(Input material)

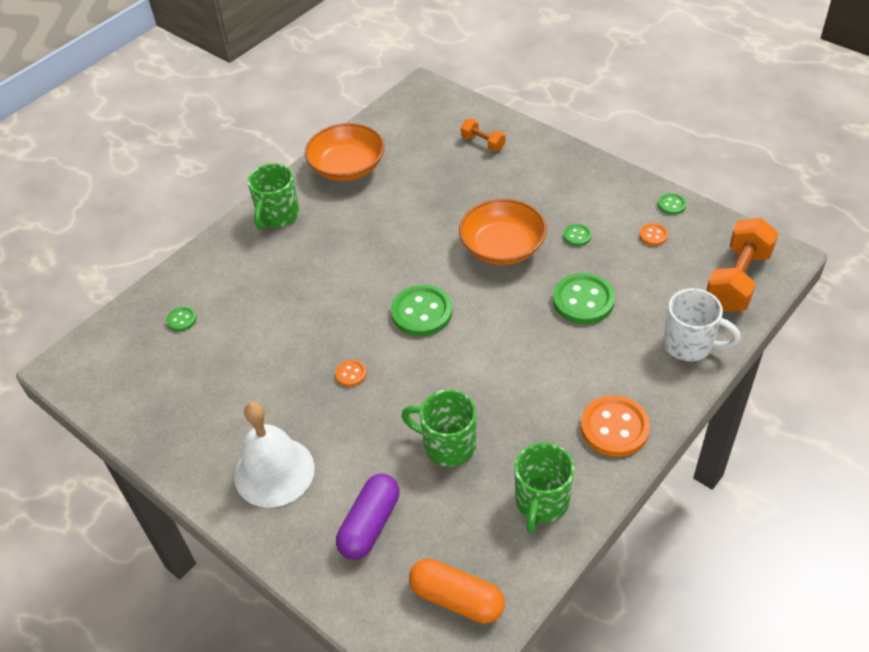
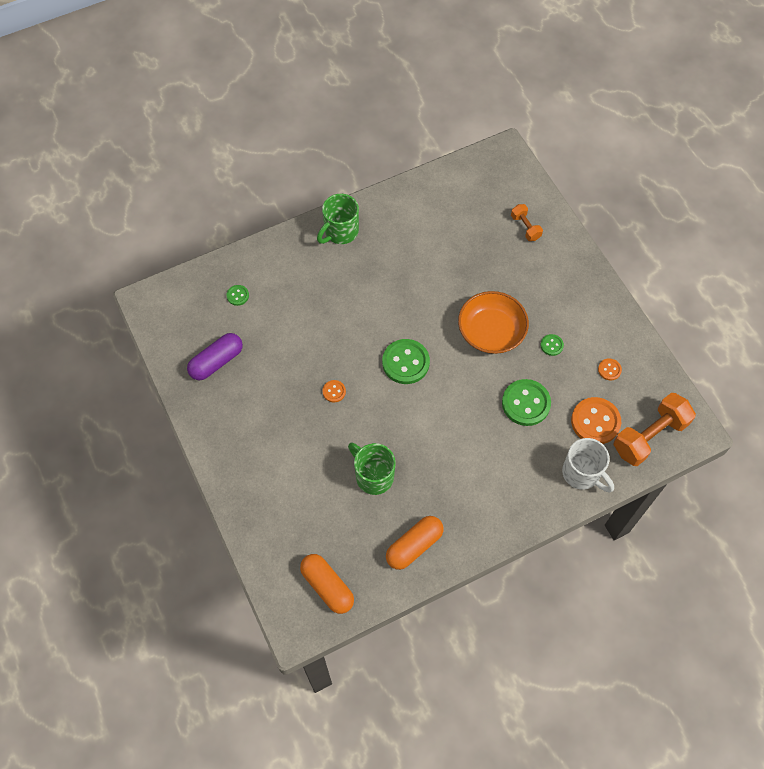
camera: 20 degrees right, 15 degrees up
white bell [234,402,315,508] -> none
orange bowl [305,123,385,181] -> none
purple capsule [336,474,400,560] -> purple capsule moved to [187,333,243,380]
green mug [514,442,575,533] -> orange capsule [386,516,443,570]
orange button [581,395,650,457] -> orange button moved to [571,397,621,444]
green button [658,193,686,215] -> none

(End Input material)

In the data above, find the line containing "orange bowl [305,123,385,181] -> none", then copy it and every later line exactly.

orange bowl [305,123,385,181] -> none
purple capsule [336,474,400,560] -> purple capsule moved to [187,333,243,380]
green mug [514,442,575,533] -> orange capsule [386,516,443,570]
orange button [581,395,650,457] -> orange button moved to [571,397,621,444]
green button [658,193,686,215] -> none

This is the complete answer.